Extracted records:
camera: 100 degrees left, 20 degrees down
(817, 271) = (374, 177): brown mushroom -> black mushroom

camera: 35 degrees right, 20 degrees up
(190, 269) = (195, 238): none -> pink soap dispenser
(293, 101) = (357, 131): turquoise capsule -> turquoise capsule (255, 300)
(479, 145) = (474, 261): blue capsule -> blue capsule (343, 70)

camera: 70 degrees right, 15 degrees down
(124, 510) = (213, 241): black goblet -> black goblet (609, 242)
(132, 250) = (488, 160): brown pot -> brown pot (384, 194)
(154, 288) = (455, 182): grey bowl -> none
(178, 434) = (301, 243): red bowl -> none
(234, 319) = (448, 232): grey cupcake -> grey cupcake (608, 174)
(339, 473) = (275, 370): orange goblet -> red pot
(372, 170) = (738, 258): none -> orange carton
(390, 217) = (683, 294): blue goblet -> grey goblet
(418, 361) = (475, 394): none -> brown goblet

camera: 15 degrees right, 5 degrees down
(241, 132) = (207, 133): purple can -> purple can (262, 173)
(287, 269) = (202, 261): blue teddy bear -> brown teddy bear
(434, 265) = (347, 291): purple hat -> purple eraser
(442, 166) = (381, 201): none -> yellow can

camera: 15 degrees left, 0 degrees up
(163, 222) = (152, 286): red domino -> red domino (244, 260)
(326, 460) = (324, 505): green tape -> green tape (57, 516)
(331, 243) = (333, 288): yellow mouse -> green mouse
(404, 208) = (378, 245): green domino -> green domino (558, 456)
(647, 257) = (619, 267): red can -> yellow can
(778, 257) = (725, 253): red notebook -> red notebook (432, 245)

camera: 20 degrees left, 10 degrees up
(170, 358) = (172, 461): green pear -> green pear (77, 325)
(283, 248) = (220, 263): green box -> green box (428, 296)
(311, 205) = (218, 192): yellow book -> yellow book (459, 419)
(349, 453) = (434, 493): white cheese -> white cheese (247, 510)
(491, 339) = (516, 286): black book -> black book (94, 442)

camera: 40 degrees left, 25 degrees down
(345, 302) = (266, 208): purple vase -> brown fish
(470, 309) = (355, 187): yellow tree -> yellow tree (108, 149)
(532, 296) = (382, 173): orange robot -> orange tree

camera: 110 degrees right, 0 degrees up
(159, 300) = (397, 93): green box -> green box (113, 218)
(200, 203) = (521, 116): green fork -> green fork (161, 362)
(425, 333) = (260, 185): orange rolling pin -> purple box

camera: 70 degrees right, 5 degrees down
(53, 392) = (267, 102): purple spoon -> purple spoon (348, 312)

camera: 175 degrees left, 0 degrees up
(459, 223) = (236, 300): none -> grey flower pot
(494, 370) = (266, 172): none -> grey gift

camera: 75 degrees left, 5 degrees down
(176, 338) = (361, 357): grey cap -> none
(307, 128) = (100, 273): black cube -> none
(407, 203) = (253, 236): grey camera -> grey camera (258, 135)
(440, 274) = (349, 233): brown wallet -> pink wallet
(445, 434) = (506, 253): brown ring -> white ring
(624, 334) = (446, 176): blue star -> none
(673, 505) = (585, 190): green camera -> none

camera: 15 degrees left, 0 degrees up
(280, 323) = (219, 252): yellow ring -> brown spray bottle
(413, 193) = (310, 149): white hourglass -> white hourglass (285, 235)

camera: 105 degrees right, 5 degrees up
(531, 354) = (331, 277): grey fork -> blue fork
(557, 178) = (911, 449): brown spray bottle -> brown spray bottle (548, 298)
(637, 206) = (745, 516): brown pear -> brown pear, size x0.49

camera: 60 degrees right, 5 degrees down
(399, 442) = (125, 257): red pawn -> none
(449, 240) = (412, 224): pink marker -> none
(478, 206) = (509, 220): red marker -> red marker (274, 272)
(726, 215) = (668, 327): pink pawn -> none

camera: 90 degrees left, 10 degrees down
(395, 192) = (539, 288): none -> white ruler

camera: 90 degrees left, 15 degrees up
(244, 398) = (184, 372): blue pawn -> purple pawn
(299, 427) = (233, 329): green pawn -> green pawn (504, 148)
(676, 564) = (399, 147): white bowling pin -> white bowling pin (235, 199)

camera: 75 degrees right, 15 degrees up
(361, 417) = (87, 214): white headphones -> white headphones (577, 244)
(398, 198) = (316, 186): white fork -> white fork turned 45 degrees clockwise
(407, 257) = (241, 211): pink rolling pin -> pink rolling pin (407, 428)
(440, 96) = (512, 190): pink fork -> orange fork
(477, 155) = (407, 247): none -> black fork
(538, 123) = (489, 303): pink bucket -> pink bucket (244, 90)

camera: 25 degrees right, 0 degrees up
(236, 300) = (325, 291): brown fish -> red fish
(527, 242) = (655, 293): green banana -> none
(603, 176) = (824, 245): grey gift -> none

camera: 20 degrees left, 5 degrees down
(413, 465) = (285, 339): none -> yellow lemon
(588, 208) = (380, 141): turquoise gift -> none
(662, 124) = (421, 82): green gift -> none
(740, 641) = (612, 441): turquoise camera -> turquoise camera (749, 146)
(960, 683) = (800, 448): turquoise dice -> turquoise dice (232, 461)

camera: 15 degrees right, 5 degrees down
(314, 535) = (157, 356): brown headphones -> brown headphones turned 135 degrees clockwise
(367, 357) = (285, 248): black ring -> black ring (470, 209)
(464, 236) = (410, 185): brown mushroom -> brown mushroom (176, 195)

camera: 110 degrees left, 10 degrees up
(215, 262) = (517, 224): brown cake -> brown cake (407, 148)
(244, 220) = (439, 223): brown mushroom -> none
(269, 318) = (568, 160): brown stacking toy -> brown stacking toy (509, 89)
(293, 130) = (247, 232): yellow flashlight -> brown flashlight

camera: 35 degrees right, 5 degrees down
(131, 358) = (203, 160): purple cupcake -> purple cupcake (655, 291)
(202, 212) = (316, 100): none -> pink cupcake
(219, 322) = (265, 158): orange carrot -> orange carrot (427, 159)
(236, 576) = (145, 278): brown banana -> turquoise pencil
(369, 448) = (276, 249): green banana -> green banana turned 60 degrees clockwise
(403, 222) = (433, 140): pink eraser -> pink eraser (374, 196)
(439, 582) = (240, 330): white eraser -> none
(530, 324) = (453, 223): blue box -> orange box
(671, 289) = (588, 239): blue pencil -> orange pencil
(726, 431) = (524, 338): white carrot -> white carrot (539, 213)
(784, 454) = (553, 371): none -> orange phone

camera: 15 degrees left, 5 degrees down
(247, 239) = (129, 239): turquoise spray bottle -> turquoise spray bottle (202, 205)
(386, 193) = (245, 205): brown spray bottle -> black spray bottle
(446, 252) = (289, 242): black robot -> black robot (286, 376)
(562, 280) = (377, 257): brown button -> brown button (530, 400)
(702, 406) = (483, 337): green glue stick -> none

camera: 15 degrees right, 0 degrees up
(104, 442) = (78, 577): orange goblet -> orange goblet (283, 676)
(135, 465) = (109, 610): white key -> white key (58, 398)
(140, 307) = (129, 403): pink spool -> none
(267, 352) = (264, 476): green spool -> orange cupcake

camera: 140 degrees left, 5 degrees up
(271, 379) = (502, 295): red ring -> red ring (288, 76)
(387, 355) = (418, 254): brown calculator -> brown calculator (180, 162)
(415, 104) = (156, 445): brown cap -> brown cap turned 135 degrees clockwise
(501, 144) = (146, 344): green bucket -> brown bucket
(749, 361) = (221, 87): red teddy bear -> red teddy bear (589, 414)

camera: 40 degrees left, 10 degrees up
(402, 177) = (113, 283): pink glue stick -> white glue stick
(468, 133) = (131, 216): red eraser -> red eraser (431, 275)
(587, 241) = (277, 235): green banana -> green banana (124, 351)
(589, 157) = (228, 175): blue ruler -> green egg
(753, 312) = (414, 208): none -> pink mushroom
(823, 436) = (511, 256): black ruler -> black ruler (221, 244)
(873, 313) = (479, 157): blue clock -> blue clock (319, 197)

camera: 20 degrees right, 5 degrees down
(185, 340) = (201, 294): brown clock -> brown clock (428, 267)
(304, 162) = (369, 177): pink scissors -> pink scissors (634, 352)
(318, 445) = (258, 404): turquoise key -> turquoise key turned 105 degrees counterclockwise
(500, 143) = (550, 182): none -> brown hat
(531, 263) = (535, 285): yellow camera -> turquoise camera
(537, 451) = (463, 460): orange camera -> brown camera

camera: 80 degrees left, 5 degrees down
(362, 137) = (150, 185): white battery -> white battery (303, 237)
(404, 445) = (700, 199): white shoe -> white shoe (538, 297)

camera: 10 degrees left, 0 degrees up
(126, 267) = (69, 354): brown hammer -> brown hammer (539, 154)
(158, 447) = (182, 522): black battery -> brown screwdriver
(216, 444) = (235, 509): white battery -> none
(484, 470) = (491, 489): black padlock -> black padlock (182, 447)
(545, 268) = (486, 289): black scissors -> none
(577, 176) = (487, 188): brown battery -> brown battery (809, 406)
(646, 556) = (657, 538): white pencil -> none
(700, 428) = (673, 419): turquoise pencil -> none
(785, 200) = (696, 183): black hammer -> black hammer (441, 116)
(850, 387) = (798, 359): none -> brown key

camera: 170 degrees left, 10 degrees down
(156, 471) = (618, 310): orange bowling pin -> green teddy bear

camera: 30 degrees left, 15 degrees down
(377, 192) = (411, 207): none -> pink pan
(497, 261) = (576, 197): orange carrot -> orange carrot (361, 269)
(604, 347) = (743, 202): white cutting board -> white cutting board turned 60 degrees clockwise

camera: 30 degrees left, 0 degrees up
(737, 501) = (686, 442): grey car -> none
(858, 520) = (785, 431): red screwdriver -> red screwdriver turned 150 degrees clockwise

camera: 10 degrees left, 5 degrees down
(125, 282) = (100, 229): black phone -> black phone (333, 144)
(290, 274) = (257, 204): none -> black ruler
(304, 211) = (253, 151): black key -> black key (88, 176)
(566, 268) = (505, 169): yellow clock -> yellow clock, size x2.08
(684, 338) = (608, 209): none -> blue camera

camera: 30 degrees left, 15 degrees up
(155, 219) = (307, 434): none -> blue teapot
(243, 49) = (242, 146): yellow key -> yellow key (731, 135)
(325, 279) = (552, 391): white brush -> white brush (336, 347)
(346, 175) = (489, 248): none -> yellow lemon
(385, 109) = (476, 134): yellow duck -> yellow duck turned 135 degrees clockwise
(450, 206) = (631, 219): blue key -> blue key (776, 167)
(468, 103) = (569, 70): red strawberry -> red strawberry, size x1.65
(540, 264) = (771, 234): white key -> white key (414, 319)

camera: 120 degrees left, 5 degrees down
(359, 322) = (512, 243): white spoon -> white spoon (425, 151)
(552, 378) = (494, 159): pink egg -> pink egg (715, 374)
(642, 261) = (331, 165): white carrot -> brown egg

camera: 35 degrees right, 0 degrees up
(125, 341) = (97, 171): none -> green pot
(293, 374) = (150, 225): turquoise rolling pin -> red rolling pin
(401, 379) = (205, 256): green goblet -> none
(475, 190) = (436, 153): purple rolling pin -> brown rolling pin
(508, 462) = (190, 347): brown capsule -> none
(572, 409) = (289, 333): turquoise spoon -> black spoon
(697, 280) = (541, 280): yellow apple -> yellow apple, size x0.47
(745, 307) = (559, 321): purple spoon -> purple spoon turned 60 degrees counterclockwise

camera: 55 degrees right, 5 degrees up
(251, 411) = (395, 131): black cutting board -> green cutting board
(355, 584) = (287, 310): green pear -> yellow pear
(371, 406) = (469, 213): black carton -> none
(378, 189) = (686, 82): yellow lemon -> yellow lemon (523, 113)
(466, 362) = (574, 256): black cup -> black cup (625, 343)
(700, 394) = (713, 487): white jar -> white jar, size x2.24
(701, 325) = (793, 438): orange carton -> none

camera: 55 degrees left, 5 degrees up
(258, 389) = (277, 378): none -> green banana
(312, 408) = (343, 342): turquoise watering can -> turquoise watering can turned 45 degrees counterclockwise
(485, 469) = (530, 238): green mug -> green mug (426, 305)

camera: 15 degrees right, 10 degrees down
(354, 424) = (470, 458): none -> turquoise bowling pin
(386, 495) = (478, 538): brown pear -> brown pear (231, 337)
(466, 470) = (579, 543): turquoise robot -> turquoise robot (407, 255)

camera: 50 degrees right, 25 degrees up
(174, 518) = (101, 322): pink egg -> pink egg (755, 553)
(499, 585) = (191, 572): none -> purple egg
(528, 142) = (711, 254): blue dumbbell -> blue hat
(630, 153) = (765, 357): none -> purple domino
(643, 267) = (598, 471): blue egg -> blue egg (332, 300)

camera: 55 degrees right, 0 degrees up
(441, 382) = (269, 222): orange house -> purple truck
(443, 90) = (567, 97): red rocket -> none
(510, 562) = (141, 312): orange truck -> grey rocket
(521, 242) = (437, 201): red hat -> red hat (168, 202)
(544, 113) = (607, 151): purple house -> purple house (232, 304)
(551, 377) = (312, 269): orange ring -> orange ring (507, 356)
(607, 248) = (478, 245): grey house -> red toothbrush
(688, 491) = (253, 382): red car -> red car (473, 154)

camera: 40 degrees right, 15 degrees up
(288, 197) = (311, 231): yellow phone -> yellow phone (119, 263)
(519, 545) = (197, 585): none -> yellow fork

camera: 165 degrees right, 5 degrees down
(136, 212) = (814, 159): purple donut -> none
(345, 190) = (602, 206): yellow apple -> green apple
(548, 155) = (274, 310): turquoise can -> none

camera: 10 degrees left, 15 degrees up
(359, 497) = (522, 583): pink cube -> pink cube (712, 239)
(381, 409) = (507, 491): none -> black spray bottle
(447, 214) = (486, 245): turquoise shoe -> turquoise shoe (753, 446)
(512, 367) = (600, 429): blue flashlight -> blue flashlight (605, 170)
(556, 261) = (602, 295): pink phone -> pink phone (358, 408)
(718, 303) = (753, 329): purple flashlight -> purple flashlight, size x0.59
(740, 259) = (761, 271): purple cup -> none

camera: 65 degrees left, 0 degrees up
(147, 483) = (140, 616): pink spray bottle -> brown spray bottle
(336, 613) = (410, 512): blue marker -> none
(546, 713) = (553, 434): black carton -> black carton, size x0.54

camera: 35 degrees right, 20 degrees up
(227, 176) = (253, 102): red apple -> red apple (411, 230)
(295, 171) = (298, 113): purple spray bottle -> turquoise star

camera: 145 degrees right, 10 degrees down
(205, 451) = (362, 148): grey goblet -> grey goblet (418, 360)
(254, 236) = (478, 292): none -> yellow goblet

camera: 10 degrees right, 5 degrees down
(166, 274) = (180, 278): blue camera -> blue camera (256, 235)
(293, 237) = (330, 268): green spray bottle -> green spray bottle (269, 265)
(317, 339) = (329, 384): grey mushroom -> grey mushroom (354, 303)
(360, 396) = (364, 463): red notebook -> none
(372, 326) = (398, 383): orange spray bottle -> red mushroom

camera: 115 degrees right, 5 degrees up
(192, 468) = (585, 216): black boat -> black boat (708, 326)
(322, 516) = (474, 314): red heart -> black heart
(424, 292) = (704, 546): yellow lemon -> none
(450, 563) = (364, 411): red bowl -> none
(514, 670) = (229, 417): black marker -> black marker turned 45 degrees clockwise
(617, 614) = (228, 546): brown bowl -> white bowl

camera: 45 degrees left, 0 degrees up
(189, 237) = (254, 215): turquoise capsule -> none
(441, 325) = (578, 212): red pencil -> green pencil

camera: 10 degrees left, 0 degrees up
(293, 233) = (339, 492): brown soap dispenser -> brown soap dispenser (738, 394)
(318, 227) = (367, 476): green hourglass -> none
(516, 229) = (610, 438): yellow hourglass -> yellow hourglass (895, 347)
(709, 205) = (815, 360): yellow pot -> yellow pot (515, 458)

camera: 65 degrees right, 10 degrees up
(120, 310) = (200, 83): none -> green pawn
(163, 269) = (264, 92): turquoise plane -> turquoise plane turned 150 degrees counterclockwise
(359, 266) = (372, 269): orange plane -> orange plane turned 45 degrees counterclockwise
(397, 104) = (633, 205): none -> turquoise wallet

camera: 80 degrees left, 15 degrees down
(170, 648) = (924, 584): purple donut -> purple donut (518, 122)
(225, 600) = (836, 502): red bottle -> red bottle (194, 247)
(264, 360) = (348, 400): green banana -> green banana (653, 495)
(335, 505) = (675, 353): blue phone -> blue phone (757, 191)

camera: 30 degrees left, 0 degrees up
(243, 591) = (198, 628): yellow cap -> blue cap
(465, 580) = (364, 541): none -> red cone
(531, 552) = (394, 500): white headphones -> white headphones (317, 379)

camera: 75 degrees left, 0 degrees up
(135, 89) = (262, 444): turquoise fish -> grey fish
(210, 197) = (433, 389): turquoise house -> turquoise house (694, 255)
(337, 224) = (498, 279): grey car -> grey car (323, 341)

### [EXERCISE DESCRIPTION]
Send back an exact copy of only the lines from the line with "camera: 70 degrees right, 5 degrees down" up to and including the line with "(176, 338) = (361, 357): grey cap -> none" in the data above.

### [ANSWER TO THE PROBLEM]
camera: 70 degrees right, 5 degrees down
(53, 392) = (267, 102): purple spoon -> purple spoon (348, 312)

camera: 175 degrees left, 0 degrees up
(459, 223) = (236, 300): none -> grey flower pot
(494, 370) = (266, 172): none -> grey gift

camera: 75 degrees left, 5 degrees down
(176, 338) = (361, 357): grey cap -> none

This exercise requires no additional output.